> **Exercise objective**:
From the line containing "turquoise truck: [74,241,133,319]" down to the line containing "yellow truck: [381,73,439,143]" in the records below, reproduce every line exactly, ends included, and omit all others.
Provided data START
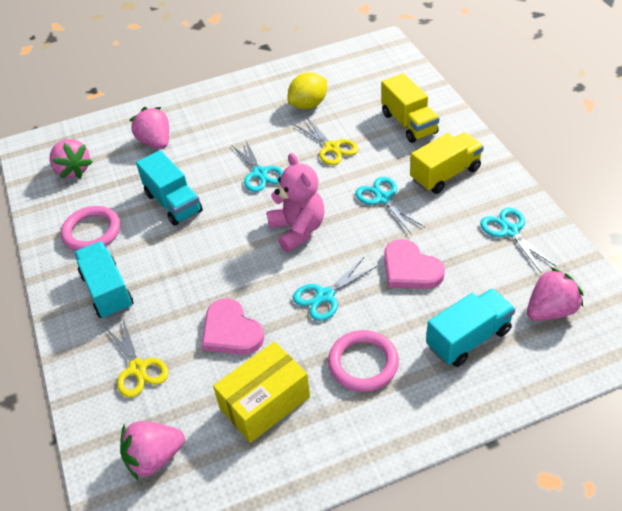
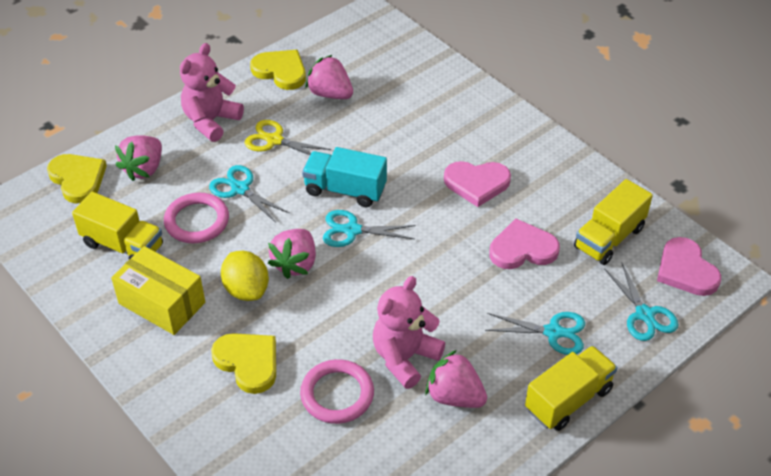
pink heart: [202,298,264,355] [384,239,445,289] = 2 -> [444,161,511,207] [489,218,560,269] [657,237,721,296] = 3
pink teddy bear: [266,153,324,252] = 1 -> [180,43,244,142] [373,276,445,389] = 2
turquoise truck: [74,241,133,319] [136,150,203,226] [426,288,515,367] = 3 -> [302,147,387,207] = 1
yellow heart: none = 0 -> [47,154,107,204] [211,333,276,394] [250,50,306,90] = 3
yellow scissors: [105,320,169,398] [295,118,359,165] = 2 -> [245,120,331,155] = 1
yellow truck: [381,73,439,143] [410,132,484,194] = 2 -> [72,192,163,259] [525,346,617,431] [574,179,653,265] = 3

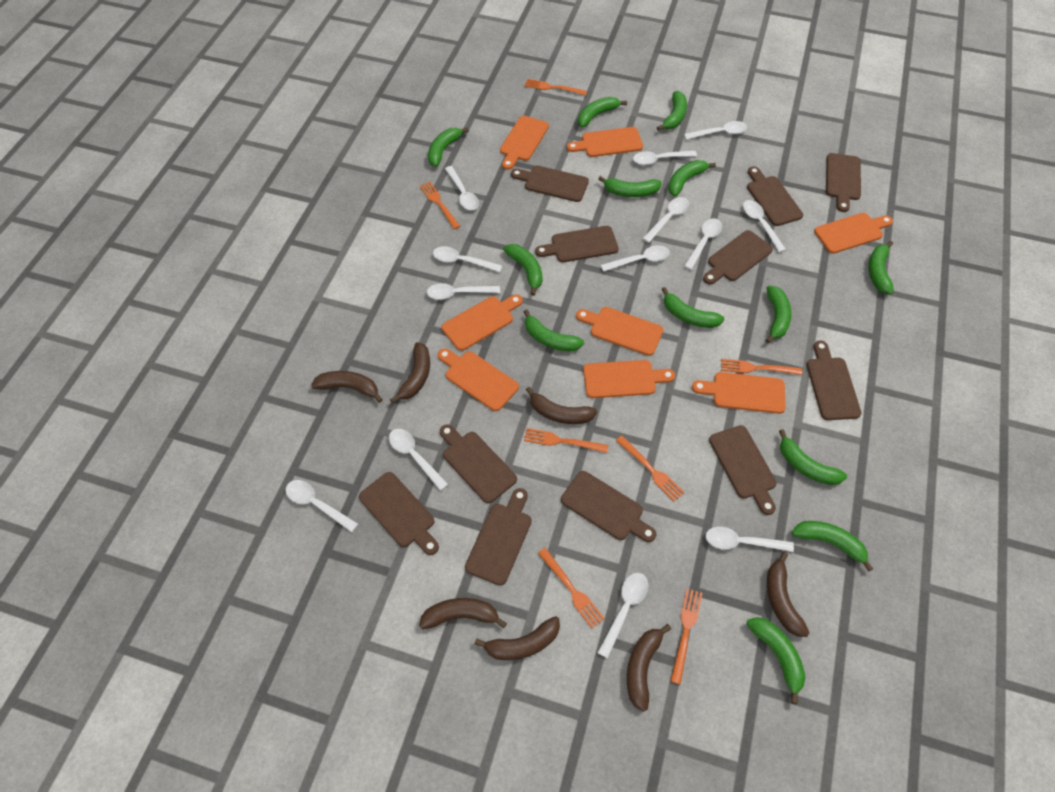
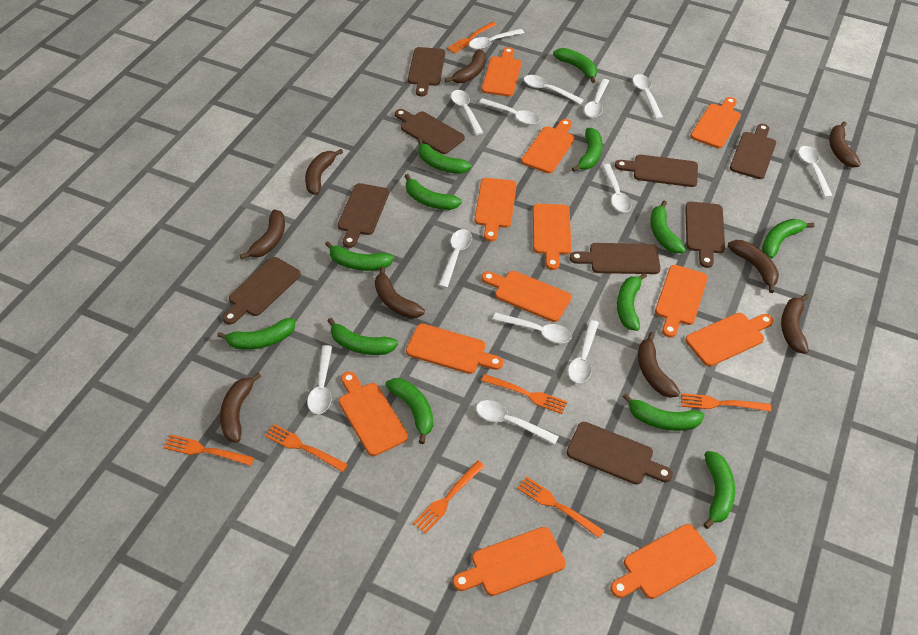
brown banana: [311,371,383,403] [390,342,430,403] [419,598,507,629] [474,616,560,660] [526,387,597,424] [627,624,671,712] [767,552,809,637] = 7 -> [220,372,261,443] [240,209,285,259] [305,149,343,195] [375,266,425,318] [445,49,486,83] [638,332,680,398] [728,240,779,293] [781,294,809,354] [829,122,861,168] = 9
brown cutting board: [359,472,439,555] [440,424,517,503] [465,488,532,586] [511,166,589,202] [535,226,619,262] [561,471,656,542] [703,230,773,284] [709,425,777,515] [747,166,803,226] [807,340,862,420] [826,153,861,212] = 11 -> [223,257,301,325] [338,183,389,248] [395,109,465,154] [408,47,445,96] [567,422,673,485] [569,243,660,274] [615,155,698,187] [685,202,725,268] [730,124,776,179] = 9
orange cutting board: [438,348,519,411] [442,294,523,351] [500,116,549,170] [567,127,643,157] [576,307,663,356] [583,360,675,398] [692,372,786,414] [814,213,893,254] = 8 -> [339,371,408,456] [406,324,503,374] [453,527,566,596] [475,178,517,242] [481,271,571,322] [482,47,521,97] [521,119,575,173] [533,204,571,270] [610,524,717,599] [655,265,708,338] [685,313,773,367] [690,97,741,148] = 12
Provided data END
Provided data START
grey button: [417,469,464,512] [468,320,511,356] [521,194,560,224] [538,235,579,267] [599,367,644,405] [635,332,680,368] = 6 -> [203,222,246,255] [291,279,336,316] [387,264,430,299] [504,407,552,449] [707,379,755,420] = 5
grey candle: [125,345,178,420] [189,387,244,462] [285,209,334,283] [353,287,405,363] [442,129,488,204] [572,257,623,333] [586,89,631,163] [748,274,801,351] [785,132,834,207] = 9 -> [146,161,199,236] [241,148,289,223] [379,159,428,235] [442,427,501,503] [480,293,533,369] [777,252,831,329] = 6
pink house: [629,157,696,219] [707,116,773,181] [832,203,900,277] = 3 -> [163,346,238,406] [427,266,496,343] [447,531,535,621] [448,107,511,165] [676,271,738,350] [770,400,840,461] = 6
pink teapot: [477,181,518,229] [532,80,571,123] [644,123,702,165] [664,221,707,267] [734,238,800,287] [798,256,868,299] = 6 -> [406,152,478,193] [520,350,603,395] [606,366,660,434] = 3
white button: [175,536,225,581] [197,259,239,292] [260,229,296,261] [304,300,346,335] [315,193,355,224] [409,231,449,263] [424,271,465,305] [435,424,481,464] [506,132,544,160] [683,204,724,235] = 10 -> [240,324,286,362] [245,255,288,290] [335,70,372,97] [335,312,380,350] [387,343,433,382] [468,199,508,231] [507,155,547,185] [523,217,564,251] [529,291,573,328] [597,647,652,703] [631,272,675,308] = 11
Provided data END
> **Task answer**:
turquoise truck: [74,241,133,319] [136,150,203,226] [426,288,515,367] = 3 -> [302,147,387,207] = 1
yellow heart: none = 0 -> [47,154,107,204] [211,333,276,394] [250,50,306,90] = 3
yellow scissors: [105,320,169,398] [295,118,359,165] = 2 -> [245,120,331,155] = 1
yellow truck: [381,73,439,143] [410,132,484,194] = 2 -> [72,192,163,259] [525,346,617,431] [574,179,653,265] = 3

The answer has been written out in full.